ACTION ITEM: Check every line of the entries below for the word "none", then give only the number of lines that have it.

(DATASET ENTRIES begins)

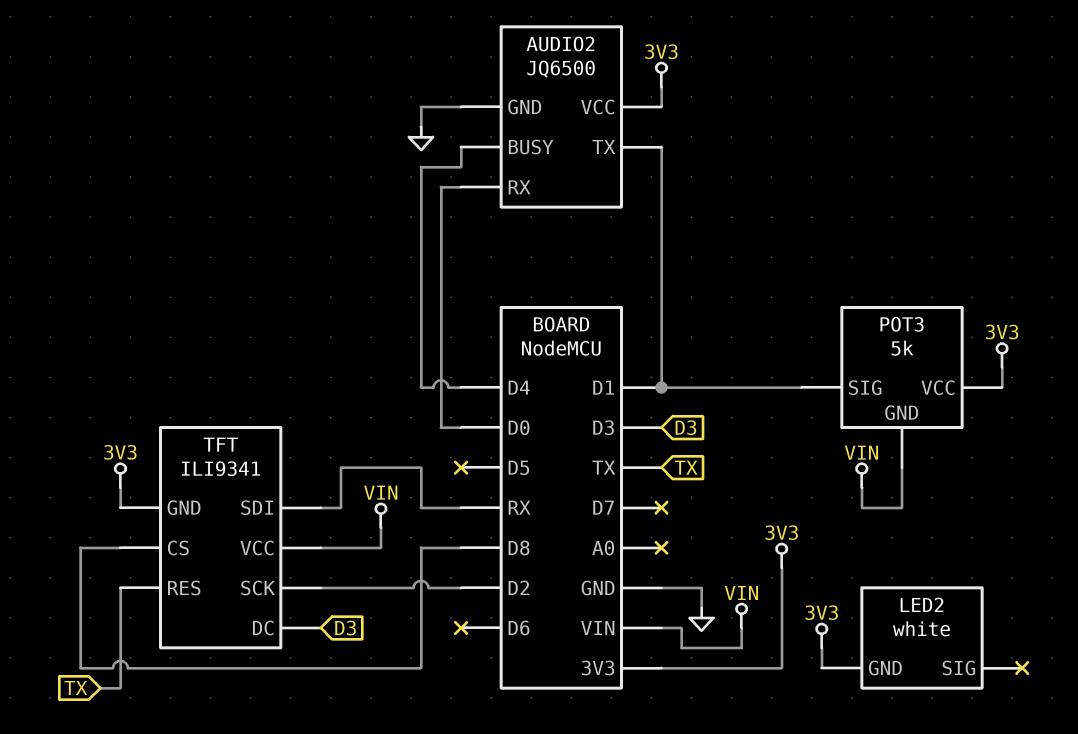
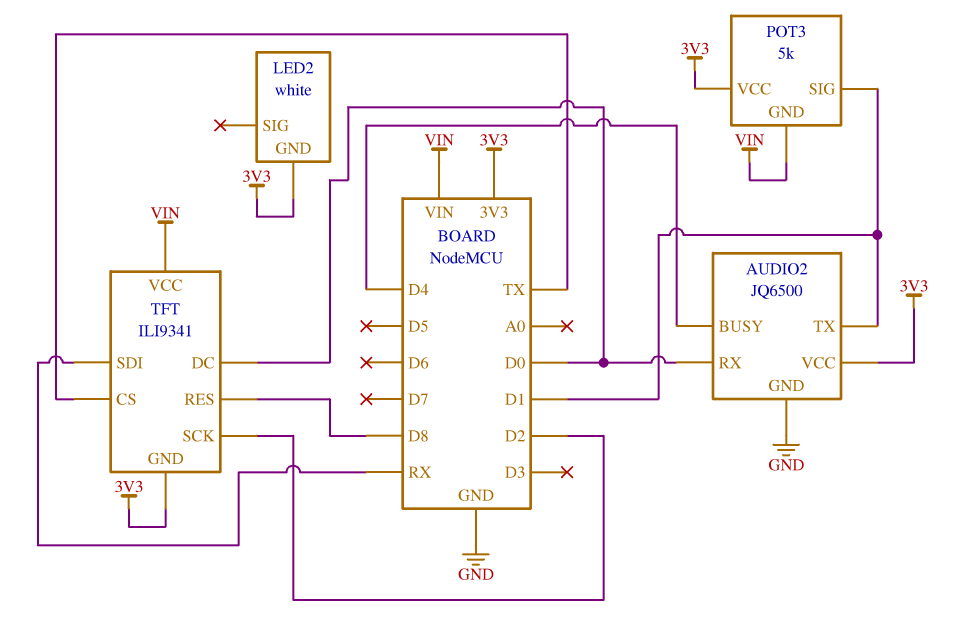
TFT pin CS: D8 -> TX
TFT pin DC: D3 -> D0
TFT pin RES: TX -> D8

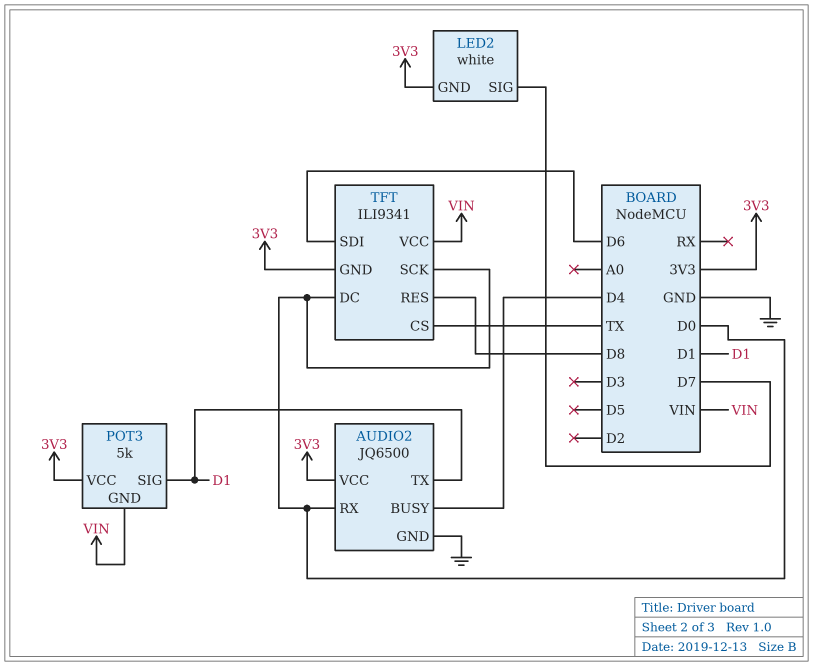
LED2 pin SIG: none -> D7
TFT pin SCK: D2 -> D0
TFT pin SDI: RX -> D6

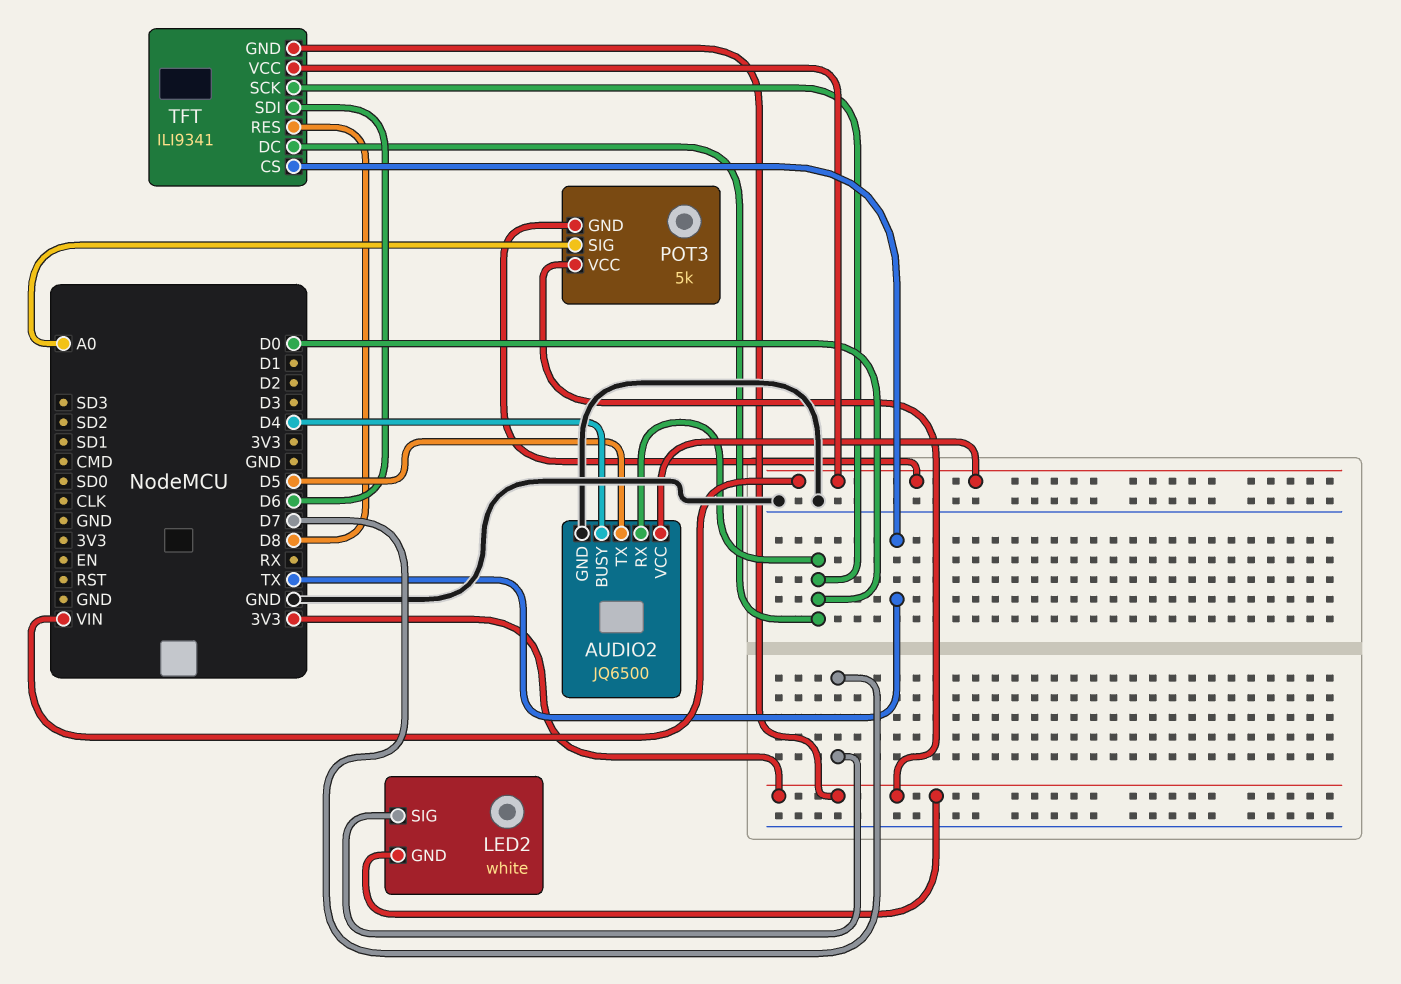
AUDIO2 pin TX: D1 -> D5
AUDIO2 pin VCC: 3V3 -> VIN
POT3 pin SIG: D1 -> A0

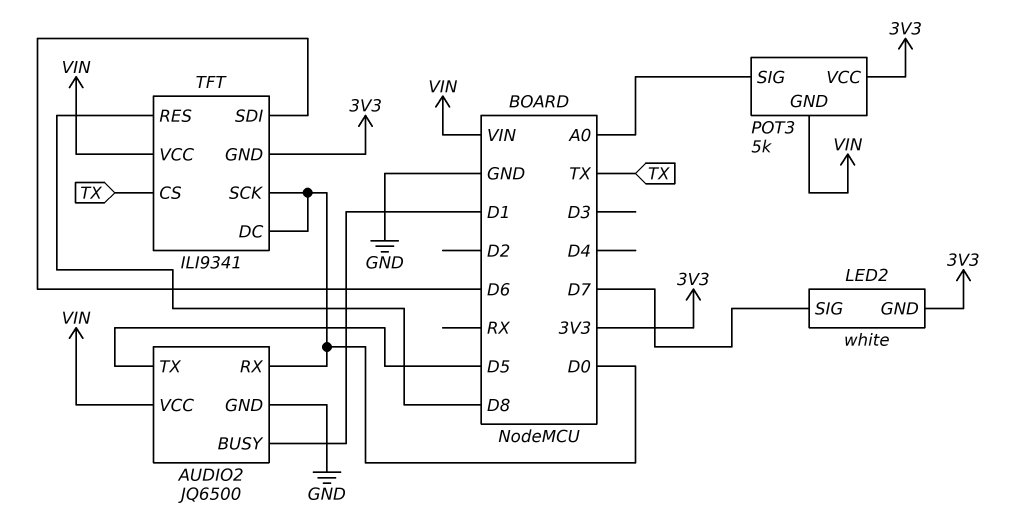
AUDIO2 pin BUSY: D4 -> D1

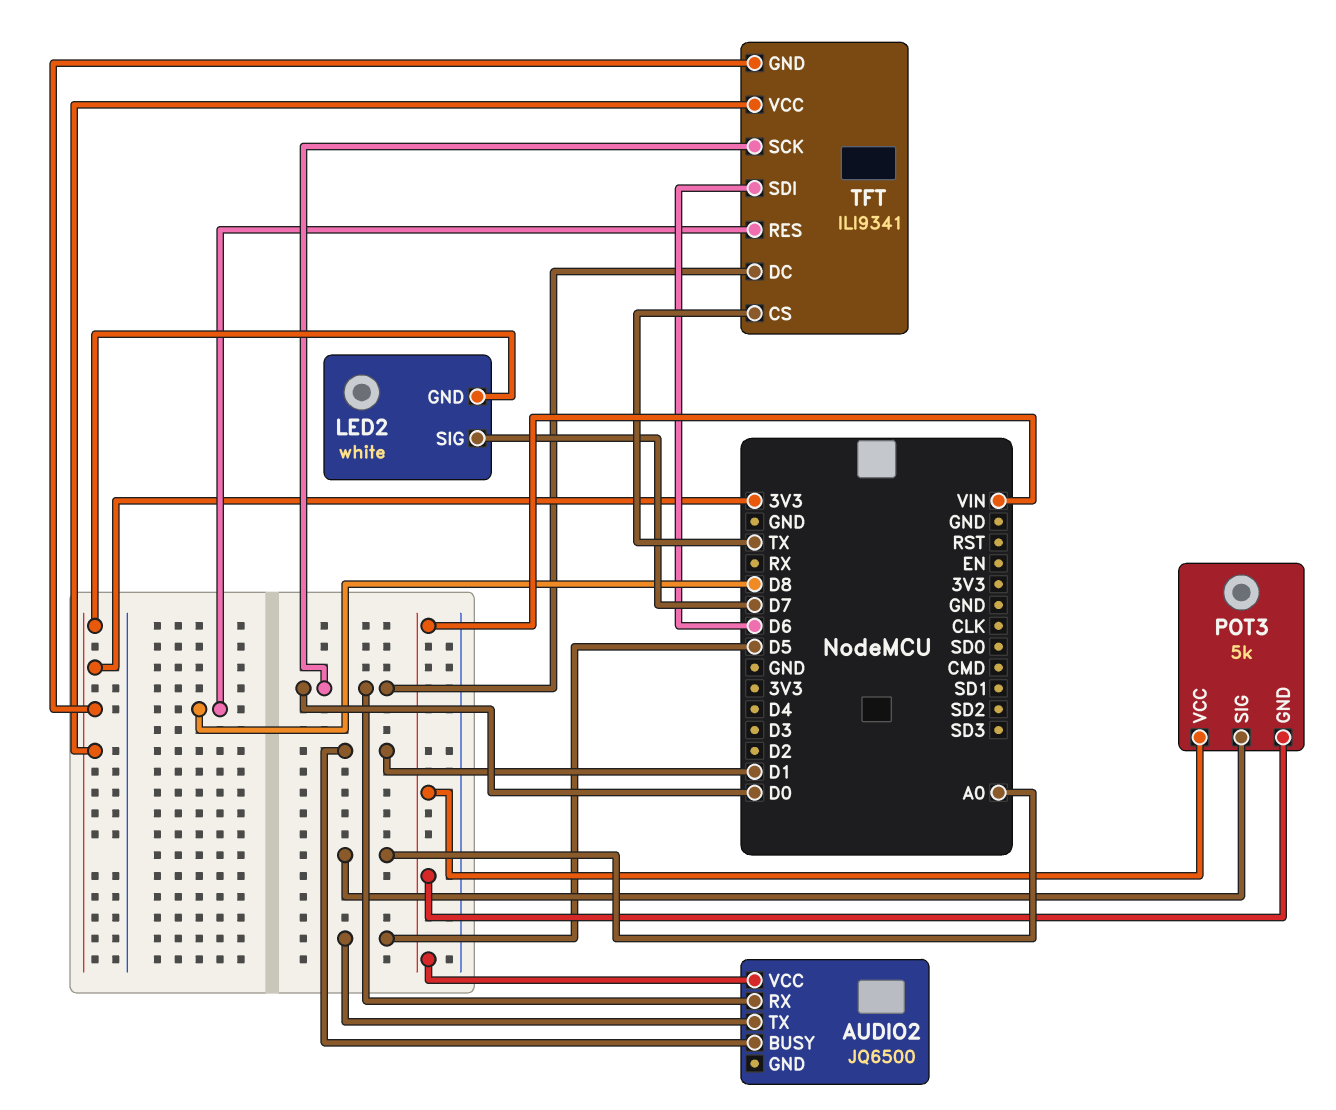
AUDIO2 pin GND: GND -> none
POT3 pin VCC: 3V3 -> VIN
TFT pin VCC: VIN -> 3V3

(DATASET ENTRIES ends)

TASK SOLUTION: 2